* **Exercise instructions**: Please set down only the lines running from the one with "brown hat: 2 -> 3" through the last line of the entries, exactly as written and without any pictures.

[Opening Source information section]

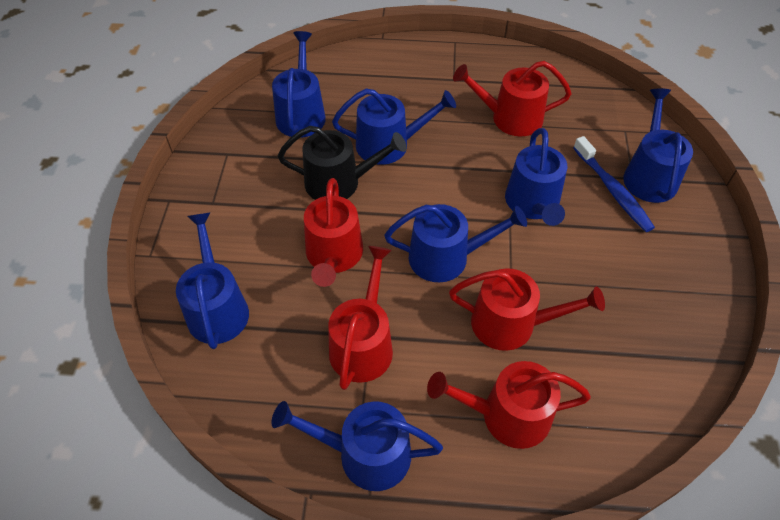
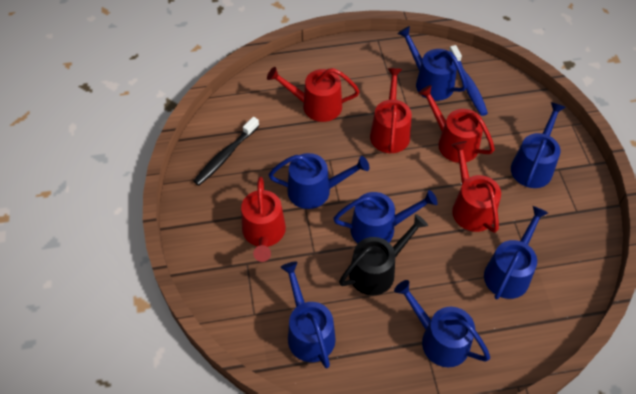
black toothbrush: 0 -> 1

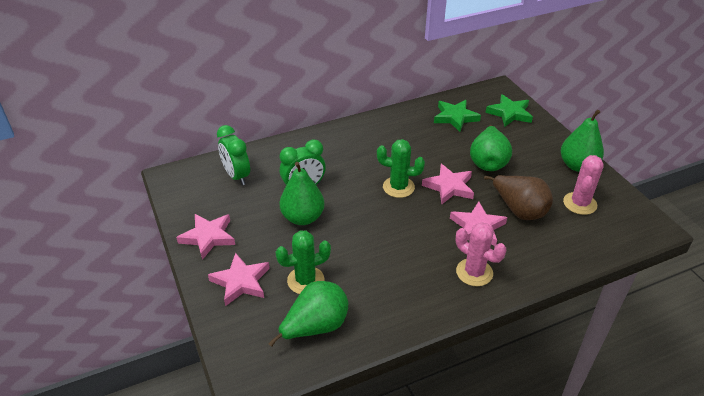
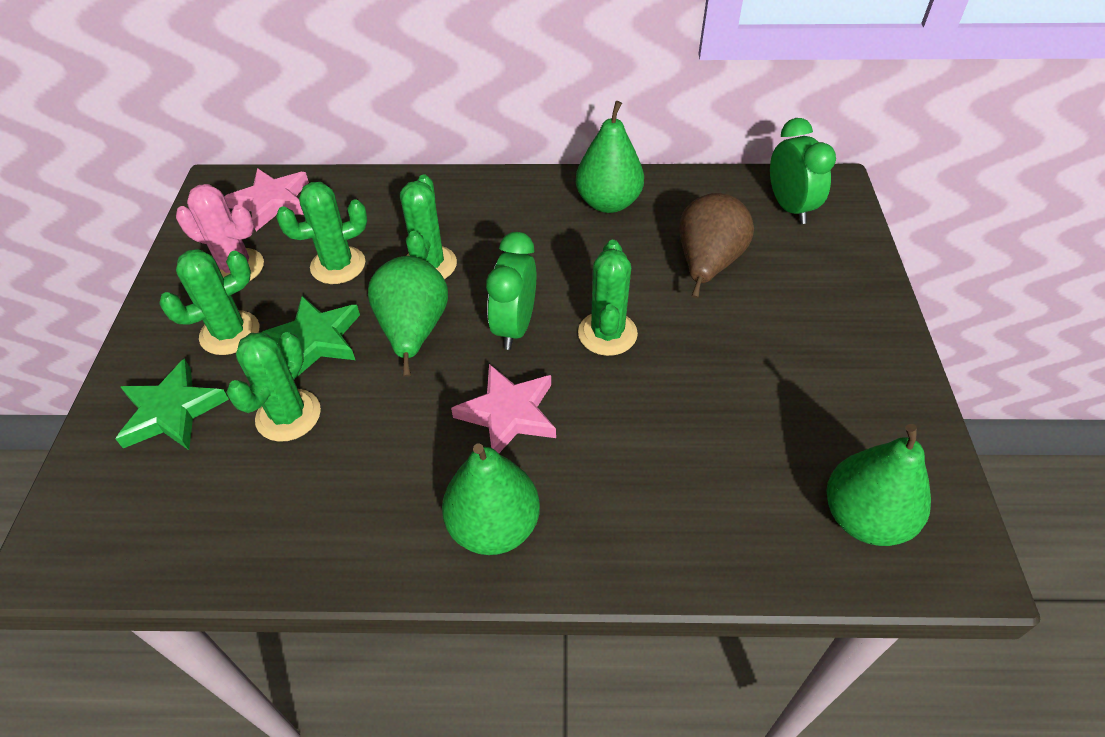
green cactus: 2 -> 5
pink cactus: 2 -> 1
pink star: 4 -> 2

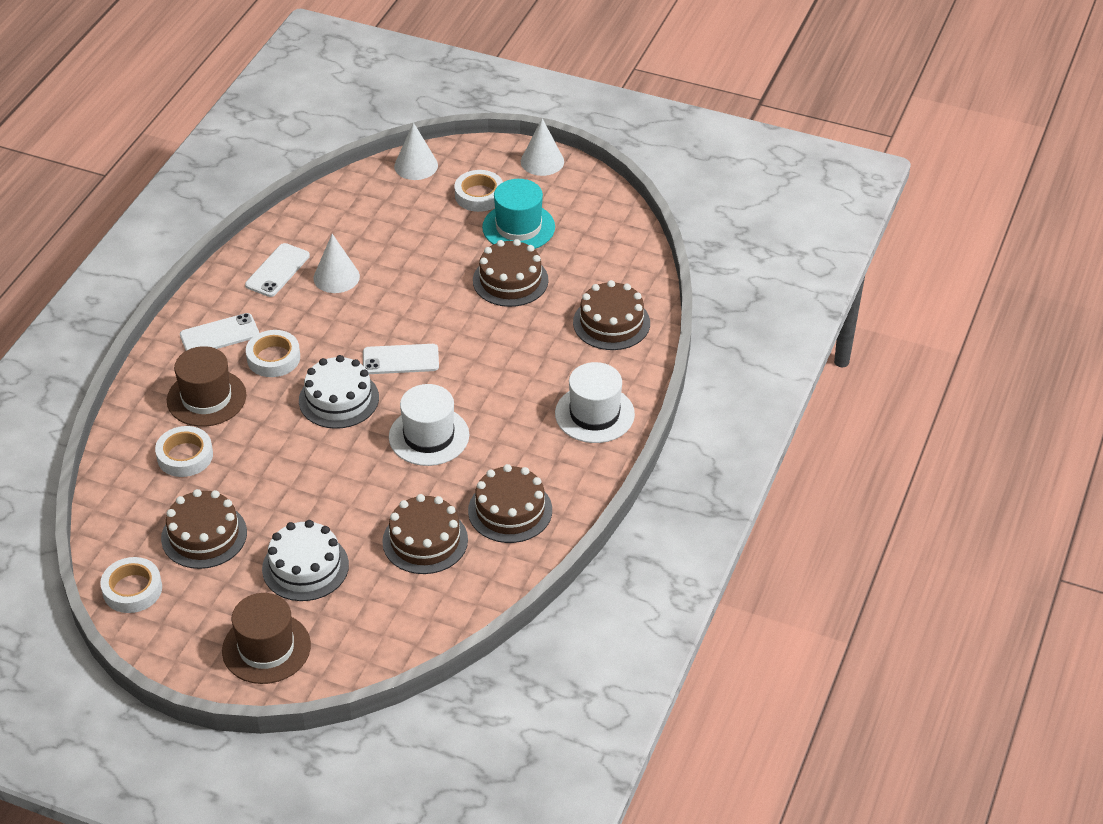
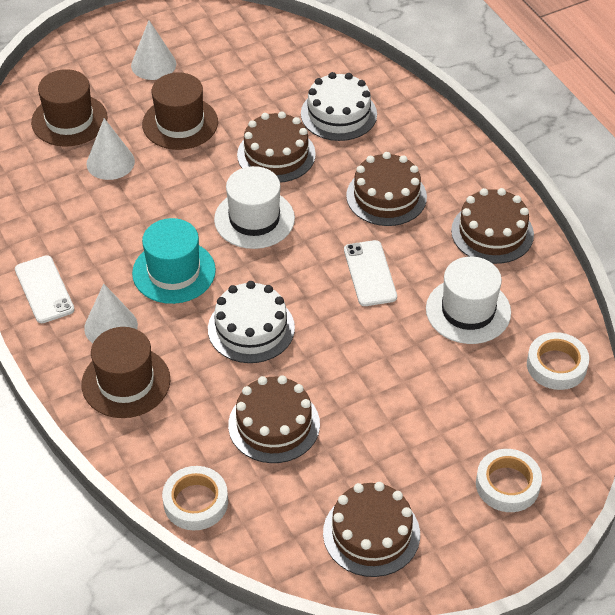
brown hat: 2 -> 3
white phone: 3 -> 2
white tape: 4 -> 3

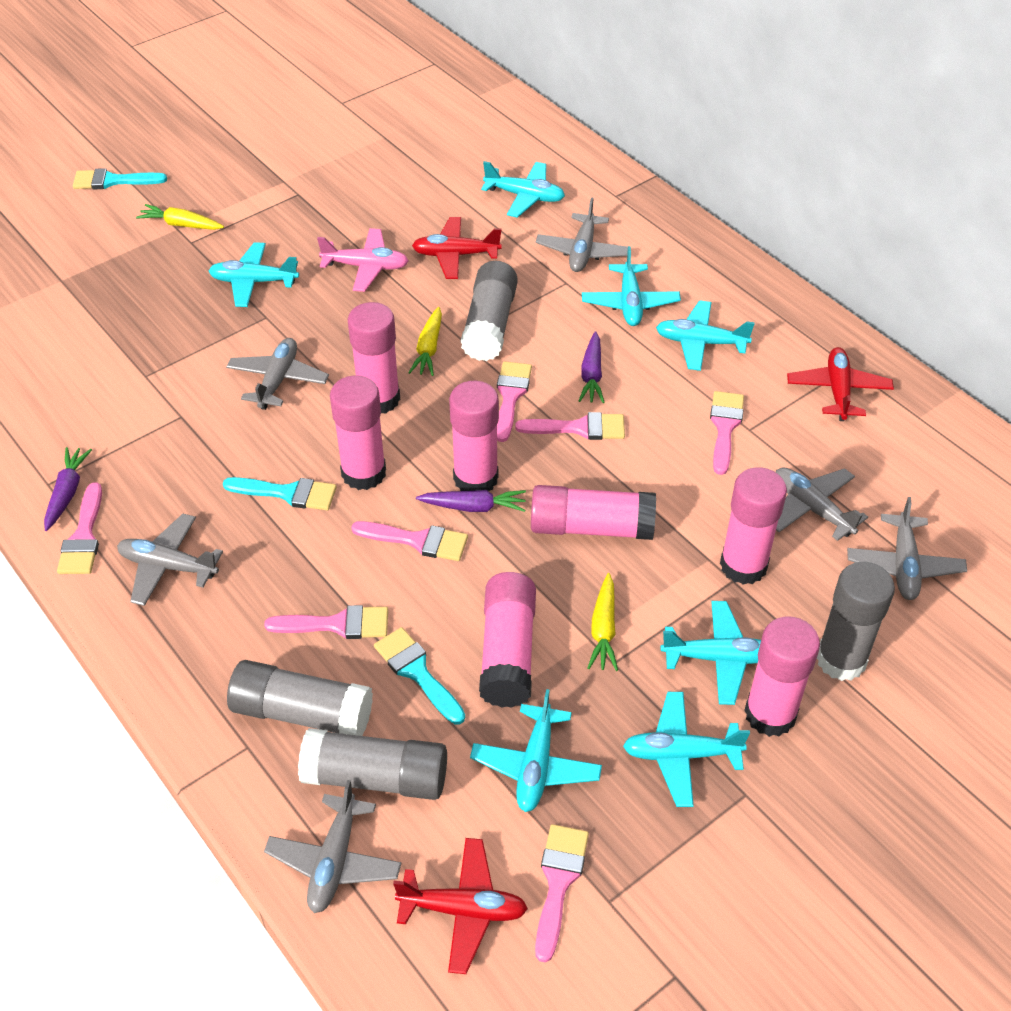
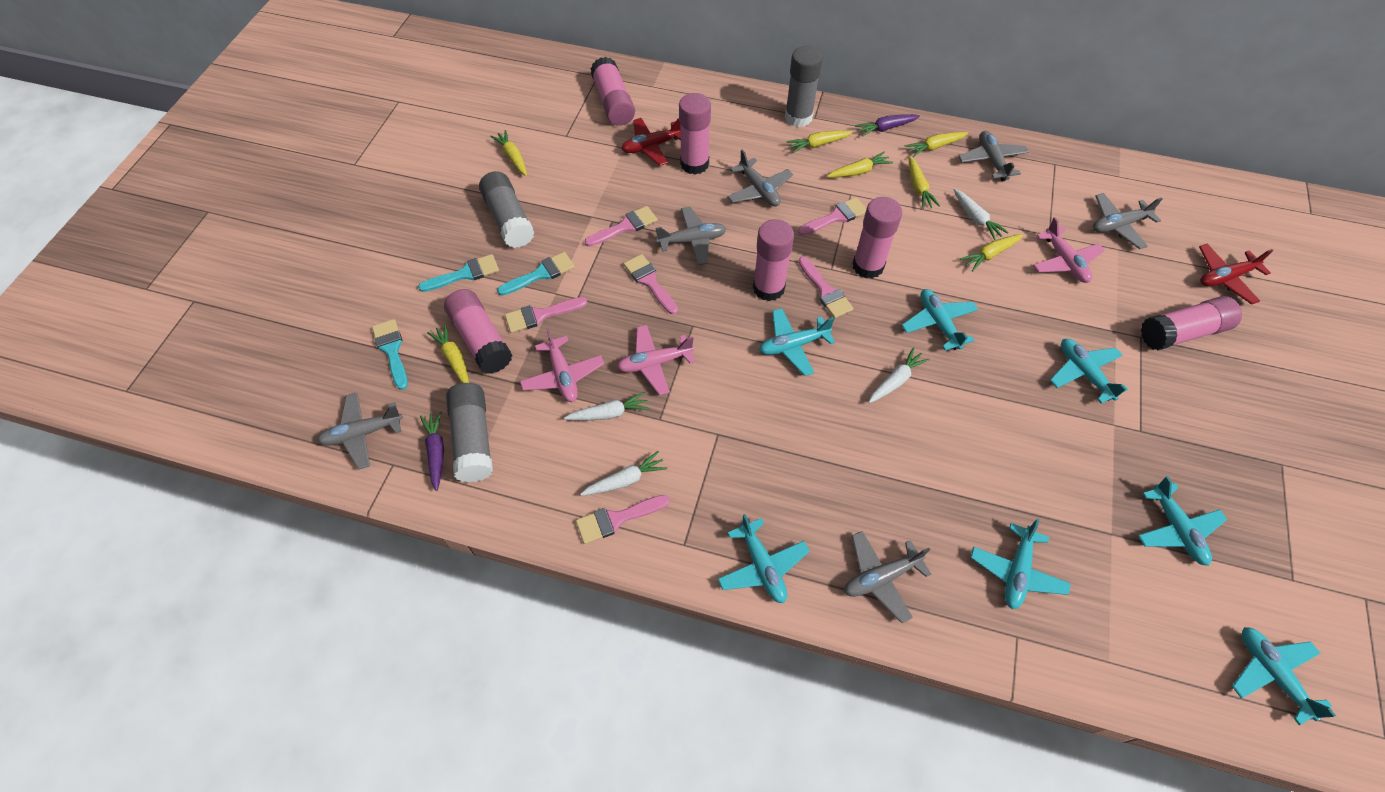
grey glue stick: 4 -> 3
pink brush: 7 -> 6
pink glue stick: 7 -> 6
pink plane: 1 -> 3
purple carrot: 3 -> 2
red plane: 3 -> 2
white carrot: 0 -> 4
yellow carrot: 3 -> 7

[Closing Source information section]

* **Exercise result**:
brown hat: 2 -> 3
white phone: 3 -> 2
white tape: 4 -> 3

grey glue stick: 4 -> 3
pink brush: 7 -> 6
pink glue stick: 7 -> 6
pink plane: 1 -> 3
purple carrot: 3 -> 2
red plane: 3 -> 2
white carrot: 0 -> 4
yellow carrot: 3 -> 7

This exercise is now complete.